What you need to do: As soon as the line containing "stairs: (269, 173)" appears, copy it and every following line word for word until the records end.

Records supplied:

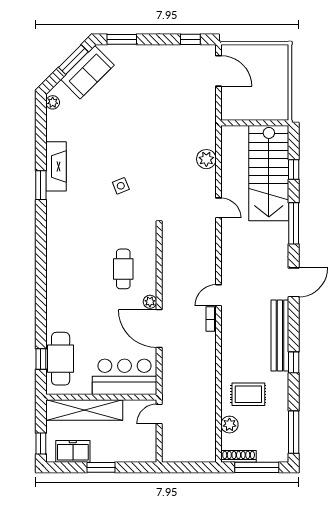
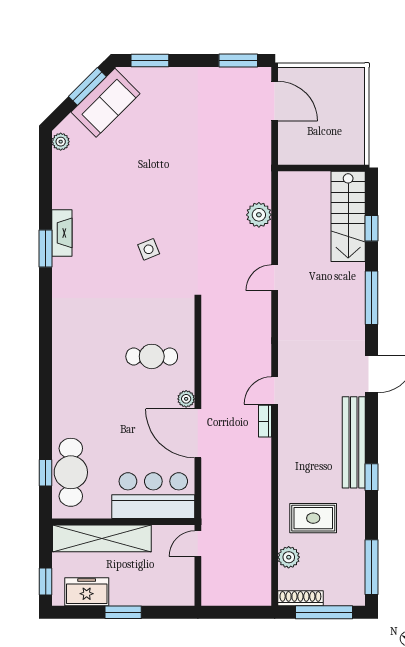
window: (190, 39) -> (238, 60), width x1.50
fireplace: (56, 166) -> (62, 233), width x0.73, depth x0.76
stairs: (269, 173) -> (348, 216), width x0.73, depth x0.66
door: (219, 208) -> (275, 278), swing flipped
cafe table: (123, 269) -> (152, 356), turned 90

Solution below:
stairs: (269, 173) -> (348, 216), width x0.73, depth x0.66
door: (219, 208) -> (275, 278), swing flipped
cafe table: (123, 269) -> (152, 356), turned 90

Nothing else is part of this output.